▸ **EXERCISE DETAILS**
Could you retype the lines below, starting at the line holding "(190, 553) = (270, 513): brown" and stopping at the line holding "(345, 246) = (130, 321): grey", inclusive? Copy them exactly and drop the images.
━━━
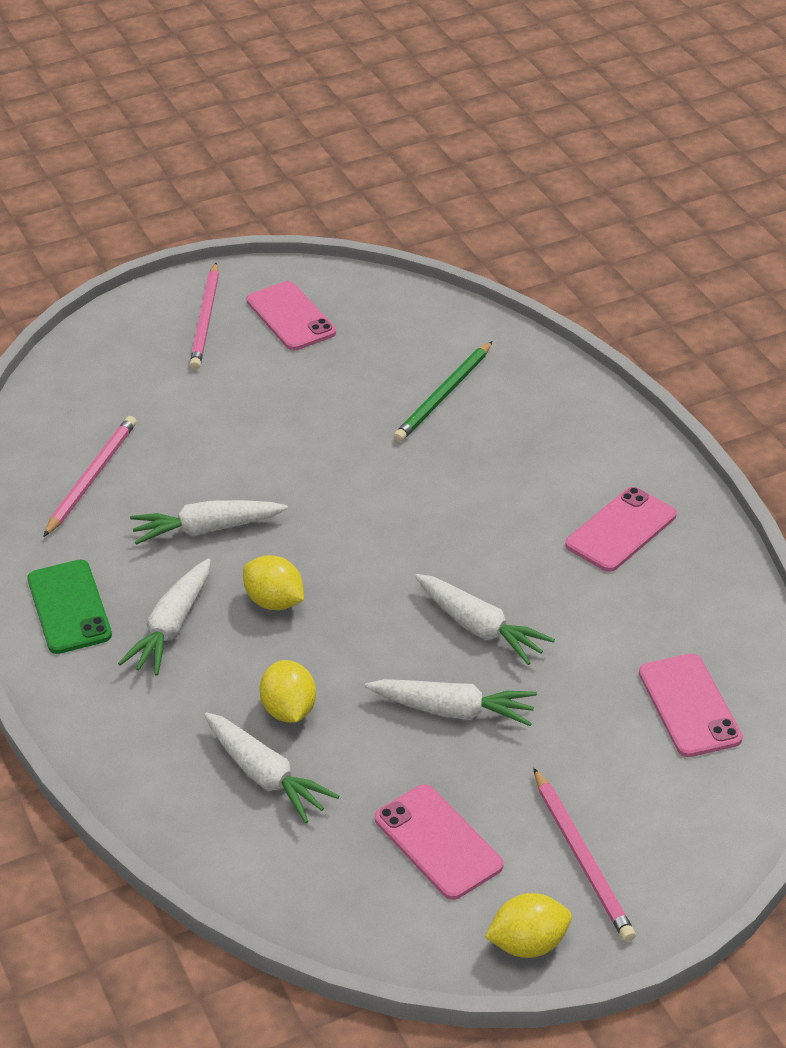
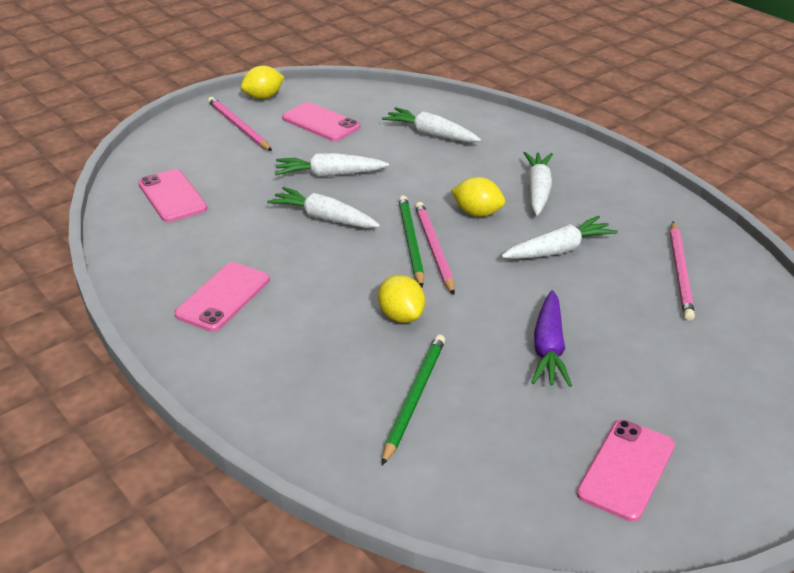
camera: 165 degrees right, 5 degrees down
(69, 607) = (615, 191): green phone -> none
(205, 320) = (716, 448): pink pencil -> pink pencil (434, 249)
(289, 710) = (434, 162): yellow lemon -> yellow lemon (401, 316)
(291, 317) = (626, 469): pink phone -> pink phone turned 75 degrees clockwise
(292, 420) = (548, 348): none -> purple carrot
(380, 570) = (411, 242): none -> green pencil

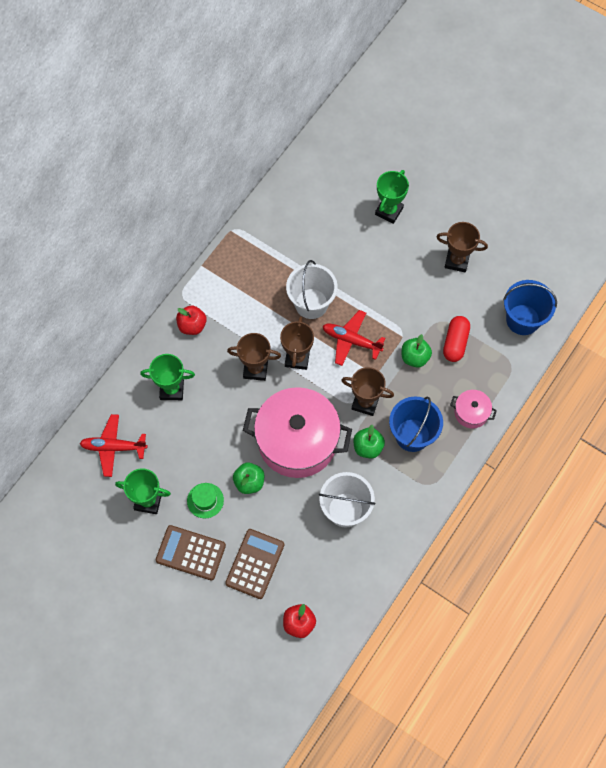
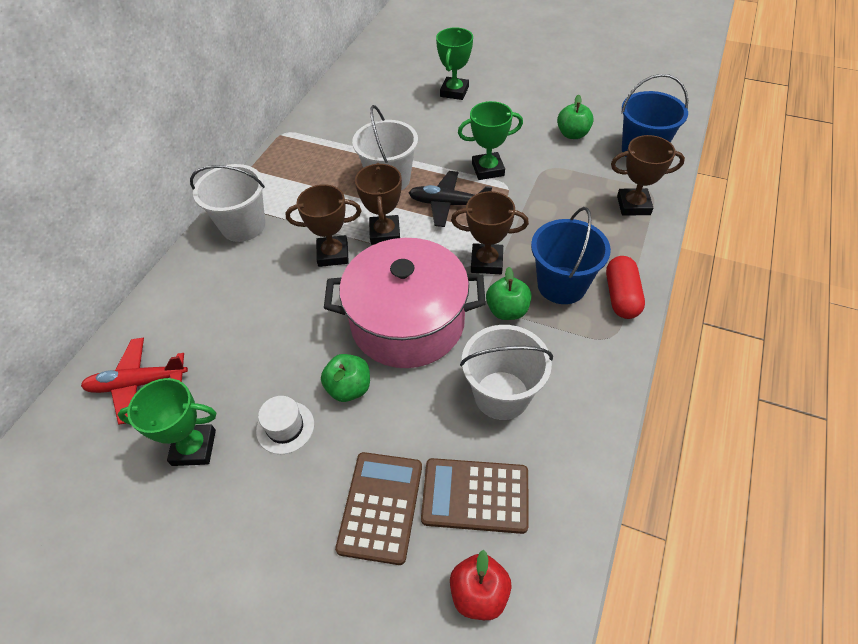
camera: 10 degrees left, 15 degrees down
(172, 389) = (221, 297): green trophy -> green trophy (488, 169)
(190, 553) = (270, 513): brown calculator -> brown calculator (475, 495)
(192, 326) = (243, 226): red apple -> white bucket
(205, 500) = (285, 427): green hat -> white hat
(351, 340) = (448, 204): red plane -> black plane
(415, 357) = (532, 206): green apple -> green apple (572, 134)
(455, 343) = (574, 184): red capsule -> red capsule (621, 296)
(457, 261) = (544, 116): brown trophy -> brown trophy (633, 205)
(471, 412) = (626, 247): pink pot -> none

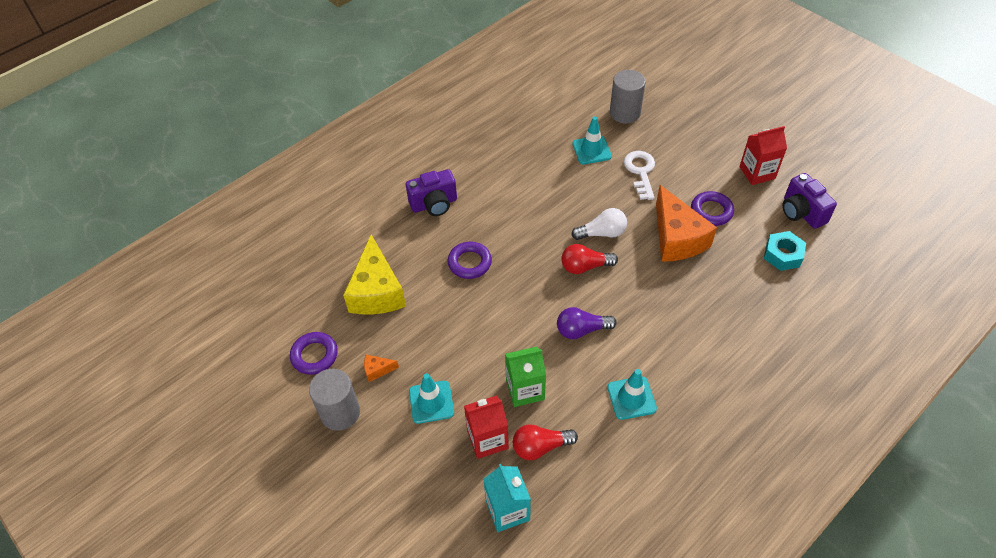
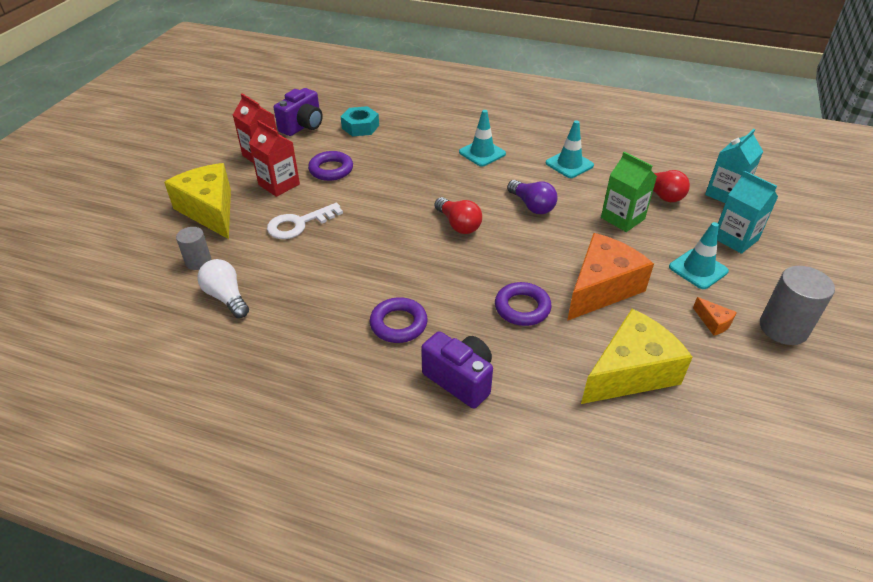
camera: 120 degrees left, 10 degrees down
(314, 355) = (759, 385): purple ring -> purple ring (398, 324)
(445, 462) = (735, 239): none -> turquoise carton
(487, 439) = (688, 223): red carton -> red carton (279, 184)
(591, 150) = (280, 269): turquoise traffic cone -> turquoise traffic cone (482, 153)
(602, 233) = (406, 226): white light bulb -> white light bulb (226, 297)
(625, 113) = (198, 262): grey cylinder -> grey cylinder, size x0.61
(677, 238) = (379, 181): orange cheese -> orange cheese (601, 288)
(686, 128) = (210, 210): none -> yellow cheese

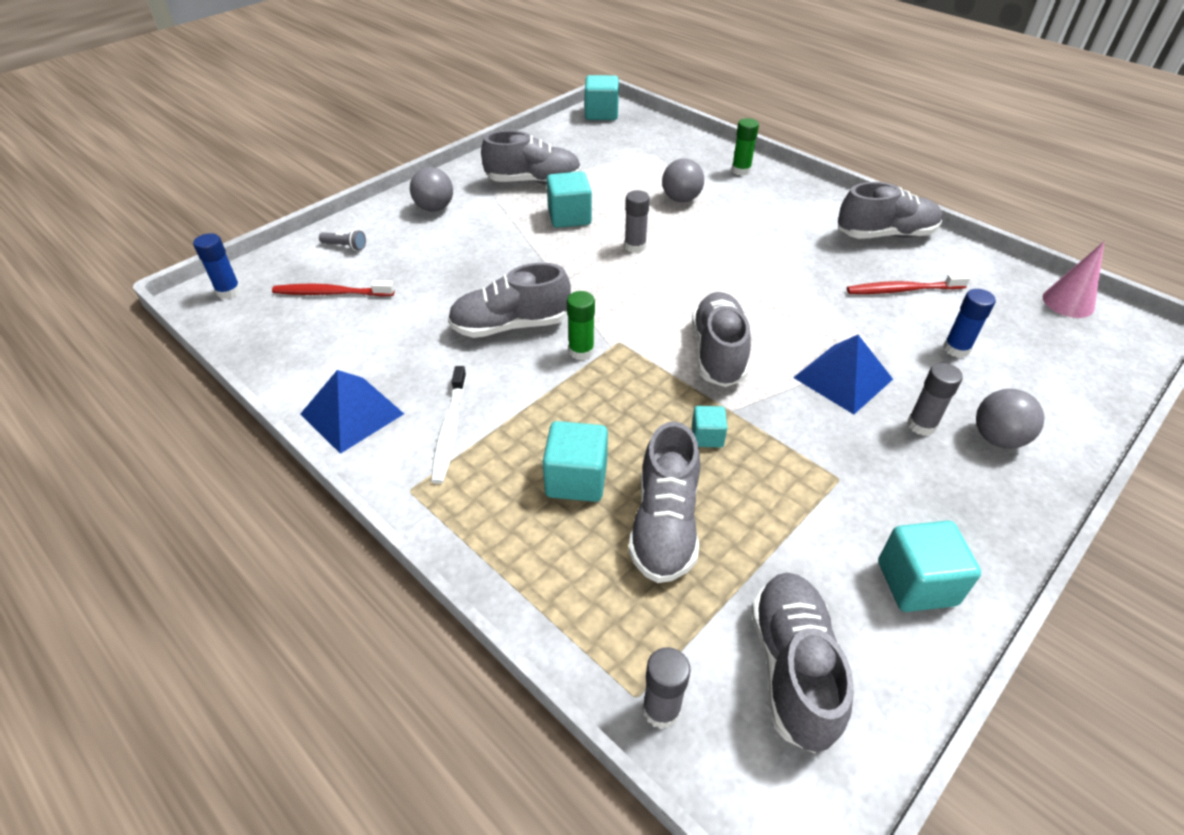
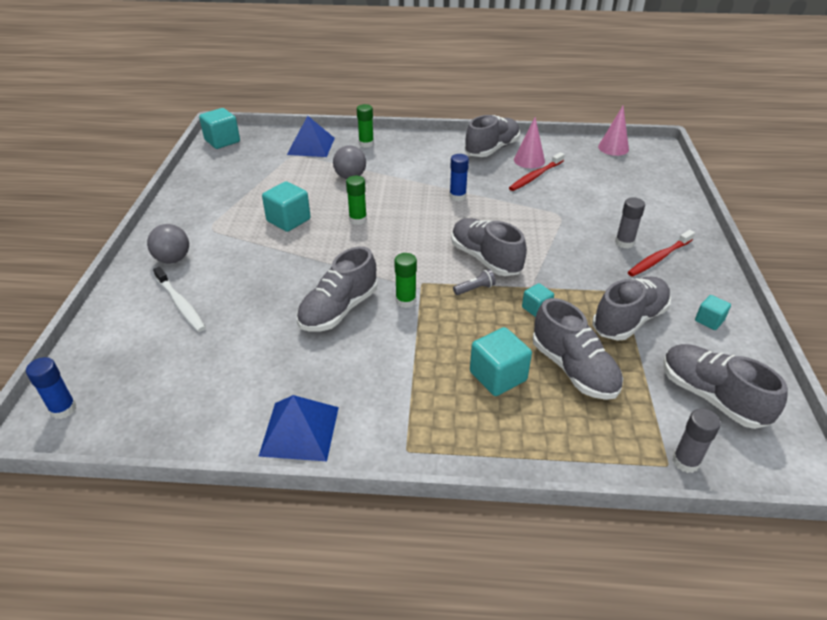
camera: 40 degrees left, 5 degrees down
(331, 293) = (165, 361): red toothbrush -> red toothbrush (658, 258)
(345, 246) = (130, 321): grey flashlight -> grey flashlight (475, 289)
(449, 430) = (384, 398): white toothbrush -> white toothbrush (180, 304)
(533, 181) = (230, 207): grey shoe -> grey shoe (629, 320)
(635, 246) = (358, 219): grey glue stick -> green glue stick
(843, 378) = (563, 238): blue pyramid -> blue pyramid (311, 146)
(916, 583) = (709, 320): turquoise cube -> turquoise cube, size x0.57
(919, 268) = (529, 160): none -> pink cone
(956, 349) = (594, 195): blue glue stick -> blue glue stick (457, 196)
(997, 438) = (660, 231): grey ball -> none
━━━
▸ **RESPONSE AREA**
(190, 553) = (270, 513): brown calculator -> brown calculator (475, 495)
(192, 326) = (243, 226): red apple -> white bucket
(205, 500) = (285, 427): green hat -> white hat
(351, 340) = (448, 204): red plane -> black plane
(415, 357) = (532, 206): green apple -> green apple (572, 134)
(455, 343) = (574, 184): red capsule -> red capsule (621, 296)
(457, 261) = (544, 116): brown trophy -> brown trophy (633, 205)
(471, 412) = (626, 247): pink pot -> none

camera: 120 degrees left, 10 degrees down
(314, 355) = (759, 385): purple ring -> purple ring (398, 324)
(445, 462) = (735, 239): none -> turquoise carton
(487, 439) = (688, 223): red carton -> red carton (279, 184)
(591, 150) = (280, 269): turquoise traffic cone -> turquoise traffic cone (482, 153)
(602, 233) = (406, 226): white light bulb -> white light bulb (226, 297)
(625, 113) = (198, 262): grey cylinder -> grey cylinder, size x0.61
(677, 238) = (379, 181): orange cheese -> orange cheese (601, 288)
(686, 128) = (210, 210): none -> yellow cheese

camera: 40 degrees left, 5 degrees down
(331, 293) = (165, 361): red toothbrush -> red toothbrush (658, 258)
(345, 246) = (130, 321): grey flashlight -> grey flashlight (475, 289)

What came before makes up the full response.